Work through the records below and copy every line that includes "diode".
--- Dataset extract Enclosed Below ---
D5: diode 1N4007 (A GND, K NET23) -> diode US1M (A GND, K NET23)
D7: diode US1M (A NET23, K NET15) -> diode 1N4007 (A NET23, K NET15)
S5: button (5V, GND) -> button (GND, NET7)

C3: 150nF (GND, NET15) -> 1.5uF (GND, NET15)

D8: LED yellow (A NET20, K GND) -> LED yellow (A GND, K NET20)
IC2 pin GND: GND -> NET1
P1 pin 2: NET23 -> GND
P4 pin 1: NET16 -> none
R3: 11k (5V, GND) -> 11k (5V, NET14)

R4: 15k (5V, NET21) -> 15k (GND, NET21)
--- End of Enclosed Dataset extract ---
Final answer.
D5: diode 1N4007 (A GND, K NET23) -> diode US1M (A GND, K NET23)
D7: diode US1M (A NET23, K NET15) -> diode 1N4007 (A NET23, K NET15)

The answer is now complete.